> _Task objective_
Within the listing, each line that has the string "diode" should be copied.

——————————

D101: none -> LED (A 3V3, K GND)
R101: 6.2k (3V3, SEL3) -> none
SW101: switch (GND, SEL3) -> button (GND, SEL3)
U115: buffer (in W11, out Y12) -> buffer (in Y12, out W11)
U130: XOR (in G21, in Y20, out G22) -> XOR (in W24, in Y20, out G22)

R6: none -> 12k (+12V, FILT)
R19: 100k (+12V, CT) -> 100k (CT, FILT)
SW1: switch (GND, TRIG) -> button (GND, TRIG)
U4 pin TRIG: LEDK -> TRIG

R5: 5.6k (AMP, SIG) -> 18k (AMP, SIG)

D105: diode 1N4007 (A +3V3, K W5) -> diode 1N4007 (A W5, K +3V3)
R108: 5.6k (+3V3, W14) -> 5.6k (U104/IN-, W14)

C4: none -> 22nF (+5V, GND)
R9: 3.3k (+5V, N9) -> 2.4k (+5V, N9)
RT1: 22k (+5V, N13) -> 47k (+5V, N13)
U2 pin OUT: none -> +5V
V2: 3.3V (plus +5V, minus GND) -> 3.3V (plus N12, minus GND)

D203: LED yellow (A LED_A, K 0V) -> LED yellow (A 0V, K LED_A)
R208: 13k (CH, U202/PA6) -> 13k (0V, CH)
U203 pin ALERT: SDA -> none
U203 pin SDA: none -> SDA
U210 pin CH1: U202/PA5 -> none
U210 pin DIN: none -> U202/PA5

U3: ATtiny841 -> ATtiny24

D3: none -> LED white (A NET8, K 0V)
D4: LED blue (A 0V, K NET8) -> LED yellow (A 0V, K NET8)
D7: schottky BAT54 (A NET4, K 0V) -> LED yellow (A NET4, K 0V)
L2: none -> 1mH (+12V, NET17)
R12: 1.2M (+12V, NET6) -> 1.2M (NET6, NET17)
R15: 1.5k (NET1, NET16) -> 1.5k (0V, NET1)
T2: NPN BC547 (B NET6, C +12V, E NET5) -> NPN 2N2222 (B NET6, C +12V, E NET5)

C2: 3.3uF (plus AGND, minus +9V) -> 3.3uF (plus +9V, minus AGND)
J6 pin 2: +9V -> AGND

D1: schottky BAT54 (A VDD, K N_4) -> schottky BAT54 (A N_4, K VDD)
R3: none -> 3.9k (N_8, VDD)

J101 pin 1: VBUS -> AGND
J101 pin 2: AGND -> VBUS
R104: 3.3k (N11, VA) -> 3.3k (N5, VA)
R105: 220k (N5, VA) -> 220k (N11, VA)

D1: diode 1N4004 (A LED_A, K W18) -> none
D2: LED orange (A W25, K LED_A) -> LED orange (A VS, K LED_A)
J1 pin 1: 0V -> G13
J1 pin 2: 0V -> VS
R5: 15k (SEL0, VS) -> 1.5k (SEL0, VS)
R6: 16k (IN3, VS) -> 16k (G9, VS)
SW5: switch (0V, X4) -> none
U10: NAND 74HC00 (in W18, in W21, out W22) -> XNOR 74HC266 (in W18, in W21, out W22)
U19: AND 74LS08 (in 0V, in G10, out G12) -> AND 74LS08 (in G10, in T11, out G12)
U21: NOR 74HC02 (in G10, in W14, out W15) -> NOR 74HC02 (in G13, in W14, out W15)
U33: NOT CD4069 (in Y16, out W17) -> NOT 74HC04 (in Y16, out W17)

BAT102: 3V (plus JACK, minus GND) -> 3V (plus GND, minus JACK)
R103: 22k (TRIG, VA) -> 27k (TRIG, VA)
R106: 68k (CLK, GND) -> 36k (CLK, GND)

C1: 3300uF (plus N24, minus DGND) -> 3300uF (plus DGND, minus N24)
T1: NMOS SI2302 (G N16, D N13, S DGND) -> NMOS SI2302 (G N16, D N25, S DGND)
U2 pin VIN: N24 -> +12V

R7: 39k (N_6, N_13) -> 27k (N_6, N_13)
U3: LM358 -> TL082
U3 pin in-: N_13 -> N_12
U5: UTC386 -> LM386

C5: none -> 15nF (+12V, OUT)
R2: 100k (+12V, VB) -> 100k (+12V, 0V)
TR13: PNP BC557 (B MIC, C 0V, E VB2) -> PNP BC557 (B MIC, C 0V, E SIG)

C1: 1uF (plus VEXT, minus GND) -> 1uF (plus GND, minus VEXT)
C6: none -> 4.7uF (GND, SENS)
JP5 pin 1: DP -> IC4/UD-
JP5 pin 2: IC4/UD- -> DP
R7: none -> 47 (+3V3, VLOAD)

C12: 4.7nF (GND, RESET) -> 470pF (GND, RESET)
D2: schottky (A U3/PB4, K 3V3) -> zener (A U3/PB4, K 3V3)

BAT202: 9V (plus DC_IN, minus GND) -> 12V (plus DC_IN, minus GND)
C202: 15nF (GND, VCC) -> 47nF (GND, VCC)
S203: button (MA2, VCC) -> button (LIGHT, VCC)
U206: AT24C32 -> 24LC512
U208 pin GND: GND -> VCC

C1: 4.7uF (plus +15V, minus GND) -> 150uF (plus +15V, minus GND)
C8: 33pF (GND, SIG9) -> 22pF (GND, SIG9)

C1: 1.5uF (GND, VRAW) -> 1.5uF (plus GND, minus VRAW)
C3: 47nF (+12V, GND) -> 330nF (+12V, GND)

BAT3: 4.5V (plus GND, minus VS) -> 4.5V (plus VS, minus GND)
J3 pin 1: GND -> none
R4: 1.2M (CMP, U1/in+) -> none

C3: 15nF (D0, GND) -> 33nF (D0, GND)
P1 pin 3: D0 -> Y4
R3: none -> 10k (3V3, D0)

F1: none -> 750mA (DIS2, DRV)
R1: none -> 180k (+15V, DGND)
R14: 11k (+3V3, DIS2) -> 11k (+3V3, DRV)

——————————

> _Answer to this task_
D105: diode 1N4007 (A +3V3, K W5) -> diode 1N4007 (A W5, K +3V3)
D1: diode 1N4004 (A LED_A, K W18) -> none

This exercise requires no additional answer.